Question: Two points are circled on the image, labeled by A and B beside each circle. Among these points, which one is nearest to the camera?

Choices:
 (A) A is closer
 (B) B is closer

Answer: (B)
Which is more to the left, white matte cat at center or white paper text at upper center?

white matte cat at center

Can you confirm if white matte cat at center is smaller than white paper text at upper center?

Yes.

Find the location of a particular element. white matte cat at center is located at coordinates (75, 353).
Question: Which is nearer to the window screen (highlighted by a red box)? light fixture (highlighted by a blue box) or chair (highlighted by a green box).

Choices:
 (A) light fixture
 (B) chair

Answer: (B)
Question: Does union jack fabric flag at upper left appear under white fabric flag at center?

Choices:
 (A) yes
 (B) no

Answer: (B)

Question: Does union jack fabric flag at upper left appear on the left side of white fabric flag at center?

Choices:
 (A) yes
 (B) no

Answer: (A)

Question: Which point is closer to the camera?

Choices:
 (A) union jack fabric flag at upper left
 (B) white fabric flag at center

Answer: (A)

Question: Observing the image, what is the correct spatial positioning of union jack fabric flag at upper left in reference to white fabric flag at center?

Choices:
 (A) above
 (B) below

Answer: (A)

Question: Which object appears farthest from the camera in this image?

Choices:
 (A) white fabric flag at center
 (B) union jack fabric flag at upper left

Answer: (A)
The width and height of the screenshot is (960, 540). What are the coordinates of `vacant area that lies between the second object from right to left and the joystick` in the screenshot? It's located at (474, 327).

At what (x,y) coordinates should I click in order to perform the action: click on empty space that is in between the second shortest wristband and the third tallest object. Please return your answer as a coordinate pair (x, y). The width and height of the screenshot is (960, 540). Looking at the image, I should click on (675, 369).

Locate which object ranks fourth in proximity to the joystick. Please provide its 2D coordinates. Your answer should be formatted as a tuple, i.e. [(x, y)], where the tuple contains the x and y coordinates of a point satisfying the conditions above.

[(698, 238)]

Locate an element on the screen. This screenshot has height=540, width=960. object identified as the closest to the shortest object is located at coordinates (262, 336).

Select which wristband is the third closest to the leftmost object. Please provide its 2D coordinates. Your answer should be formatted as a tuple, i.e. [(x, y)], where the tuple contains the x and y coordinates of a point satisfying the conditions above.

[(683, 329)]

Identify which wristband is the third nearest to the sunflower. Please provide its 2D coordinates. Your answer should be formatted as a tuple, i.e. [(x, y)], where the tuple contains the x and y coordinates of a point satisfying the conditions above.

+++++

Copy the lines above word for word.

Question: Two points are circled on the image, labeled by A and B beside each circle. Among these points, which one is nearest to the camera?

Choices:
 (A) A is closer
 (B) B is closer

Answer: (B)
Which is more to the left, white matte cat at center or white paper text at upper center?

white matte cat at center

Can you confirm if white matte cat at center is smaller than white paper text at upper center?

Yes.

Find the location of a particular element. white matte cat at center is located at coordinates (75, 353).
Question: Which is nearer to the window screen (highlighted by a red box)? light fixture (highlighted by a blue box) or chair (highlighted by a green box).

Choices:
 (A) light fixture
 (B) chair

Answer: (B)
Question: Does union jack fabric flag at upper left appear under white fabric flag at center?

Choices:
 (A) yes
 (B) no

Answer: (B)

Question: Does union jack fabric flag at upper left appear on the left side of white fabric flag at center?

Choices:
 (A) yes
 (B) no

Answer: (A)

Question: Which point is closer to the camera?

Choices:
 (A) union jack fabric flag at upper left
 (B) white fabric flag at center

Answer: (A)

Question: Observing the image, what is the correct spatial positioning of union jack fabric flag at upper left in reference to white fabric flag at center?

Choices:
 (A) above
 (B) below

Answer: (A)

Question: Which object appears farthest from the camera in this image?

Choices:
 (A) white fabric flag at center
 (B) union jack fabric flag at upper left

Answer: (A)
The width and height of the screenshot is (960, 540). What are the coordinates of `vacant area that lies between the second object from right to left and the joystick` in the screenshot? It's located at (474, 327).

At what (x,y) coordinates should I click in order to perform the action: click on empty space that is in between the second shortest wristband and the third tallest object. Please return your answer as a coordinate pair (x, y). The width and height of the screenshot is (960, 540). Looking at the image, I should click on (675, 369).

Locate which object ranks fourth in proximity to the joystick. Please provide its 2D coordinates. Your answer should be formatted as a tuple, i.e. [(x, y)], where the tuple contains the x and y coordinates of a point satisfying the conditions above.

[(698, 238)]

Locate an element on the screen. This screenshot has height=540, width=960. object identified as the closest to the shortest object is located at coordinates (262, 336).

Select which wristband is the third closest to the leftmost object. Please provide its 2D coordinates. Your answer should be formatted as a tuple, i.e. [(x, y)], where the tuple contains the x and y coordinates of a point satisfying the conditions above.

[(683, 329)]

Identify which wristband is the third nearest to the sunflower. Please provide its 2D coordinates. Your answer should be formatted as a tuple, i.e. [(x, y)], where the tuple contains the x and y coordinates of a point satisfying the conditions above.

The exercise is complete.